Change detection data

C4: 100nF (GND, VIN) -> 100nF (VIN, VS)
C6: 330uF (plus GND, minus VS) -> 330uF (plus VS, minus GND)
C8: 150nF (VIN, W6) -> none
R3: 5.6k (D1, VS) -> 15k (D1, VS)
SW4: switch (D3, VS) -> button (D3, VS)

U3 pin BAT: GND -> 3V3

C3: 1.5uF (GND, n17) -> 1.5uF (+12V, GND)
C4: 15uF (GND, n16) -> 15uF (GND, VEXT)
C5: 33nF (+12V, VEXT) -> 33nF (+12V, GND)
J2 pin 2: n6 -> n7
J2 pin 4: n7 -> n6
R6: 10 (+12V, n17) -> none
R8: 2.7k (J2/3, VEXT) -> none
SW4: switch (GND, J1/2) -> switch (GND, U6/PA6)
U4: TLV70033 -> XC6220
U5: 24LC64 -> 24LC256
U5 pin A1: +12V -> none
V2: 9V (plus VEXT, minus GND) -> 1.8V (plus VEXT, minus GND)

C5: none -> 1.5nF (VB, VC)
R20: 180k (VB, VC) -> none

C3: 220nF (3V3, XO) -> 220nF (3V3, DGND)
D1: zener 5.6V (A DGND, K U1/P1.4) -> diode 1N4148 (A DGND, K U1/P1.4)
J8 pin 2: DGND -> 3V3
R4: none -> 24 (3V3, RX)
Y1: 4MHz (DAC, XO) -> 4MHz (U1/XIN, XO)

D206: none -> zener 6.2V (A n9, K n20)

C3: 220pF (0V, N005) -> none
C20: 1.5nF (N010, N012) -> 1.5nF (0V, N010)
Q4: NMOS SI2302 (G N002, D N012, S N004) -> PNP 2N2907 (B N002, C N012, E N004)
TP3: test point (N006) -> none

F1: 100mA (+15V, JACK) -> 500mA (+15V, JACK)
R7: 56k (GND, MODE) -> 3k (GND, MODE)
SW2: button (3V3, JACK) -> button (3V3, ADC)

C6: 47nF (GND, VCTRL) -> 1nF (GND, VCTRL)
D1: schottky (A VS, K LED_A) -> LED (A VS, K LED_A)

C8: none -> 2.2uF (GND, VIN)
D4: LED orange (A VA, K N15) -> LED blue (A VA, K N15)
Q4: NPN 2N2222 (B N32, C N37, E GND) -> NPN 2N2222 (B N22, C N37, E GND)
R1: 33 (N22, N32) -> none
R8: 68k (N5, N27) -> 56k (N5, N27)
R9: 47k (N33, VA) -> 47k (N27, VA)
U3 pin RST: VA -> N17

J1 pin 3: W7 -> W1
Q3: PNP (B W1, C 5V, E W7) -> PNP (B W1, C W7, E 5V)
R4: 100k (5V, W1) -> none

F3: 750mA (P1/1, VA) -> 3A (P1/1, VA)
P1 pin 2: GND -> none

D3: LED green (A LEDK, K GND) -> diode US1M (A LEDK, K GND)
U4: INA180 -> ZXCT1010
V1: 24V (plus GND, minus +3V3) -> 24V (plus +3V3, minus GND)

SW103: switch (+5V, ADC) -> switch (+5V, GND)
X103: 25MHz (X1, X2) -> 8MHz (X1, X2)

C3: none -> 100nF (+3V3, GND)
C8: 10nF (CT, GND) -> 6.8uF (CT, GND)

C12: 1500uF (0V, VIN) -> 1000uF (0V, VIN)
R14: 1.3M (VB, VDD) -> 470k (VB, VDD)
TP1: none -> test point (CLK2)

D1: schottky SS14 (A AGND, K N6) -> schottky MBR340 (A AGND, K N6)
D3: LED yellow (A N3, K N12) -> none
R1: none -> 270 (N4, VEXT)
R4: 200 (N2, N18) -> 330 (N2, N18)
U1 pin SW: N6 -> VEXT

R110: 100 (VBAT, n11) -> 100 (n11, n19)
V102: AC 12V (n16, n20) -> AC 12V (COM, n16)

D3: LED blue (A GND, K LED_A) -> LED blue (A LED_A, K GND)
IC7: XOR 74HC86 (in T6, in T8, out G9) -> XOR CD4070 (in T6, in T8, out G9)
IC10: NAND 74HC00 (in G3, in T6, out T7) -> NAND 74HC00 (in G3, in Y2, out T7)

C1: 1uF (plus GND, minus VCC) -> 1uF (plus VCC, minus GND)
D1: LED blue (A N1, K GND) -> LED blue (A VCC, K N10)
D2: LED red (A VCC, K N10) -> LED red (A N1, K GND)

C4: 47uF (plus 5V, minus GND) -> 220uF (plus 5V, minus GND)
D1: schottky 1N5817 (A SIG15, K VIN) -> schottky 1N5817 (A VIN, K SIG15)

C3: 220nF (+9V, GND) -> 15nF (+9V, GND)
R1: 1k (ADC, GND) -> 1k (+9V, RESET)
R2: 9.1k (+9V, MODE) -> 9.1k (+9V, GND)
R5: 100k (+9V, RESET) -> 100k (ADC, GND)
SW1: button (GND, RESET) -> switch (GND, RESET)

» Directions
Restate the records above verbatim, omitting no line.

» Result of the task
C4: 100nF (GND, VIN) -> 100nF (VIN, VS)
C6: 330uF (plus GND, minus VS) -> 330uF (plus VS, minus GND)
C8: 150nF (VIN, W6) -> none
R3: 5.6k (D1, VS) -> 15k (D1, VS)
SW4: switch (D3, VS) -> button (D3, VS)

U3 pin BAT: GND -> 3V3

C3: 1.5uF (GND, n17) -> 1.5uF (+12V, GND)
C4: 15uF (GND, n16) -> 15uF (GND, VEXT)
C5: 33nF (+12V, VEXT) -> 33nF (+12V, GND)
J2 pin 2: n6 -> n7
J2 pin 4: n7 -> n6
R6: 10 (+12V, n17) -> none
R8: 2.7k (J2/3, VEXT) -> none
SW4: switch (GND, J1/2) -> switch (GND, U6/PA6)
U4: TLV70033 -> XC6220
U5: 24LC64 -> 24LC256
U5 pin A1: +12V -> none
V2: 9V (plus VEXT, minus GND) -> 1.8V (plus VEXT, minus GND)

C5: none -> 1.5nF (VB, VC)
R20: 180k (VB, VC) -> none

C3: 220nF (3V3, XO) -> 220nF (3V3, DGND)
D1: zener 5.6V (A DGND, K U1/P1.4) -> diode 1N4148 (A DGND, K U1/P1.4)
J8 pin 2: DGND -> 3V3
R4: none -> 24 (3V3, RX)
Y1: 4MHz (DAC, XO) -> 4MHz (U1/XIN, XO)

D206: none -> zener 6.2V (A n9, K n20)

C3: 220pF (0V, N005) -> none
C20: 1.5nF (N010, N012) -> 1.5nF (0V, N010)
Q4: NMOS SI2302 (G N002, D N012, S N004) -> PNP 2N2907 (B N002, C N012, E N004)
TP3: test point (N006) -> none

F1: 100mA (+15V, JACK) -> 500mA (+15V, JACK)
R7: 56k (GND, MODE) -> 3k (GND, MODE)
SW2: button (3V3, JACK) -> button (3V3, ADC)

C6: 47nF (GND, VCTRL) -> 1nF (GND, VCTRL)
D1: schottky (A VS, K LED_A) -> LED (A VS, K LED_A)

C8: none -> 2.2uF (GND, VIN)
D4: LED orange (A VA, K N15) -> LED blue (A VA, K N15)
Q4: NPN 2N2222 (B N32, C N37, E GND) -> NPN 2N2222 (B N22, C N37, E GND)
R1: 33 (N22, N32) -> none
R8: 68k (N5, N27) -> 56k (N5, N27)
R9: 47k (N33, VA) -> 47k (N27, VA)
U3 pin RST: VA -> N17

J1 pin 3: W7 -> W1
Q3: PNP (B W1, C 5V, E W7) -> PNP (B W1, C W7, E 5V)
R4: 100k (5V, W1) -> none

F3: 750mA (P1/1, VA) -> 3A (P1/1, VA)
P1 pin 2: GND -> none

D3: LED green (A LEDK, K GND) -> diode US1M (A LEDK, K GND)
U4: INA180 -> ZXCT1010
V1: 24V (plus GND, minus +3V3) -> 24V (plus +3V3, minus GND)

SW103: switch (+5V, ADC) -> switch (+5V, GND)
X103: 25MHz (X1, X2) -> 8MHz (X1, X2)

C3: none -> 100nF (+3V3, GND)
C8: 10nF (CT, GND) -> 6.8uF (CT, GND)

C12: 1500uF (0V, VIN) -> 1000uF (0V, VIN)
R14: 1.3M (VB, VDD) -> 470k (VB, VDD)
TP1: none -> test point (CLK2)

D1: schottky SS14 (A AGND, K N6) -> schottky MBR340 (A AGND, K N6)
D3: LED yellow (A N3, K N12) -> none
R1: none -> 270 (N4, VEXT)
R4: 200 (N2, N18) -> 330 (N2, N18)
U1 pin SW: N6 -> VEXT

R110: 100 (VBAT, n11) -> 100 (n11, n19)
V102: AC 12V (n16, n20) -> AC 12V (COM, n16)

D3: LED blue (A GND, K LED_A) -> LED blue (A LED_A, K GND)
IC7: XOR 74HC86 (in T6, in T8, out G9) -> XOR CD4070 (in T6, in T8, out G9)
IC10: NAND 74HC00 (in G3, in T6, out T7) -> NAND 74HC00 (in G3, in Y2, out T7)

C1: 1uF (plus GND, minus VCC) -> 1uF (plus VCC, minus GND)
D1: LED blue (A N1, K GND) -> LED blue (A VCC, K N10)
D2: LED red (A VCC, K N10) -> LED red (A N1, K GND)

C4: 47uF (plus 5V, minus GND) -> 220uF (plus 5V, minus GND)
D1: schottky 1N5817 (A SIG15, K VIN) -> schottky 1N5817 (A VIN, K SIG15)

C3: 220nF (+9V, GND) -> 15nF (+9V, GND)
R1: 1k (ADC, GND) -> 1k (+9V, RESET)
R2: 9.1k (+9V, MODE) -> 9.1k (+9V, GND)
R5: 100k (+9V, RESET) -> 100k (ADC, GND)
SW1: button (GND, RESET) -> switch (GND, RESET)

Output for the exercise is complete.